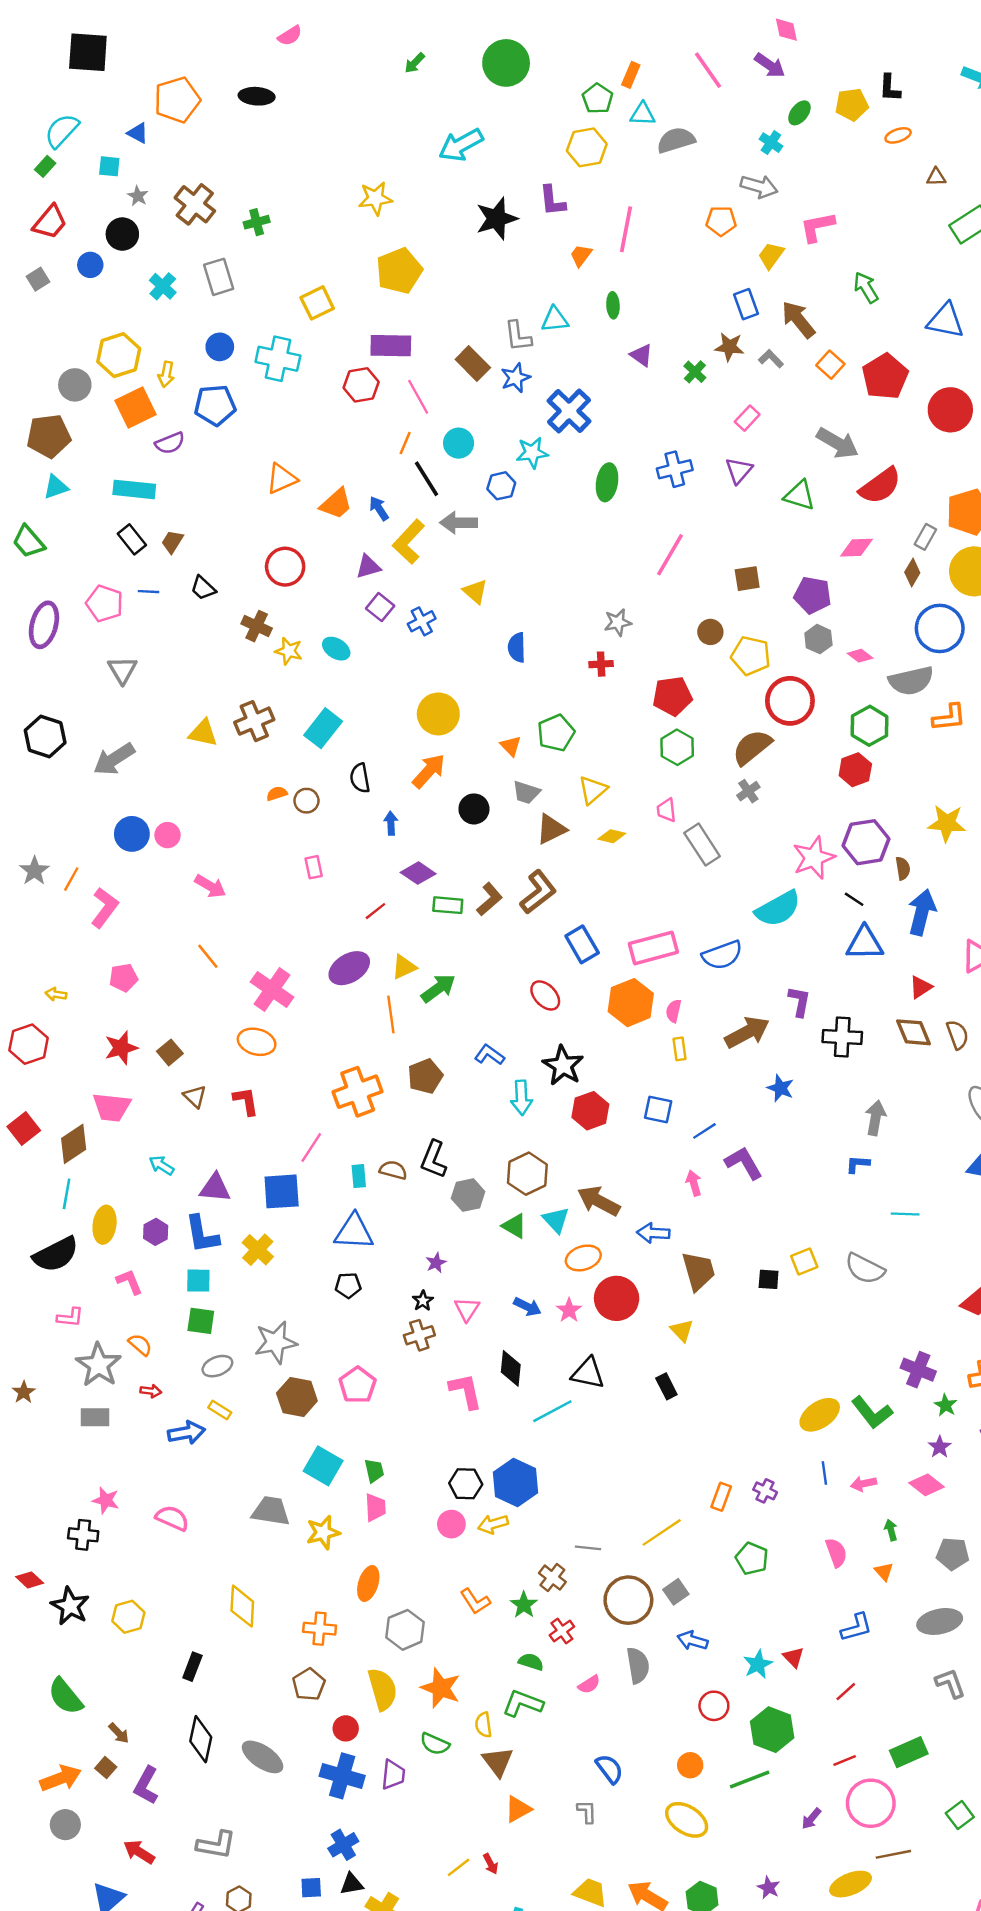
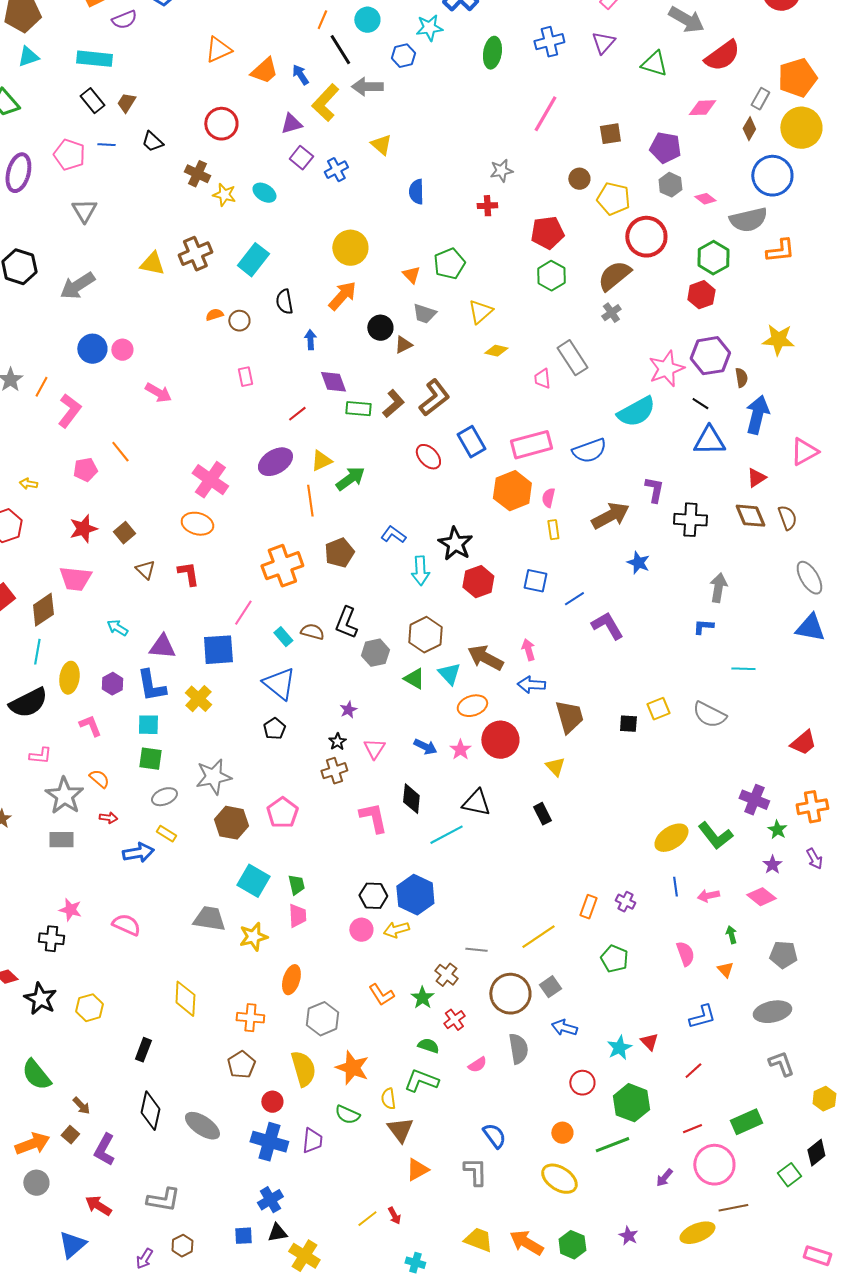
pink trapezoid: (666, 810) -> (542, 379), moved
brown triangle: (551, 829) -> (403, 345), moved, size x0.7
purple diamond: (418, 873) -> (333, 382), turned 36
orange line: (208, 956) -> (120, 452), moved
red ellipse: (545, 995) -> (428, 457), moved
cyan rectangle: (359, 1176) -> (283, 637), turned -36
pink arrow: (694, 1183) -> (528, 650), moved
blue triangle: (354, 1232) -> (279, 684), turned 36
black pentagon: (348, 1285) -> (274, 729), turned -30
gray L-shape: (587, 1812) -> (475, 1172), size x1.4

────

| What the task asks |
Set down every entry above verbatim, without pictures.

| Your solution |
pink trapezoid: (666, 810) -> (542, 379), moved
brown triangle: (551, 829) -> (403, 345), moved, size x0.7
purple diamond: (418, 873) -> (333, 382), turned 36
orange line: (208, 956) -> (120, 452), moved
red ellipse: (545, 995) -> (428, 457), moved
cyan rectangle: (359, 1176) -> (283, 637), turned -36
pink arrow: (694, 1183) -> (528, 650), moved
blue triangle: (354, 1232) -> (279, 684), turned 36
black pentagon: (348, 1285) -> (274, 729), turned -30
gray L-shape: (587, 1812) -> (475, 1172), size x1.4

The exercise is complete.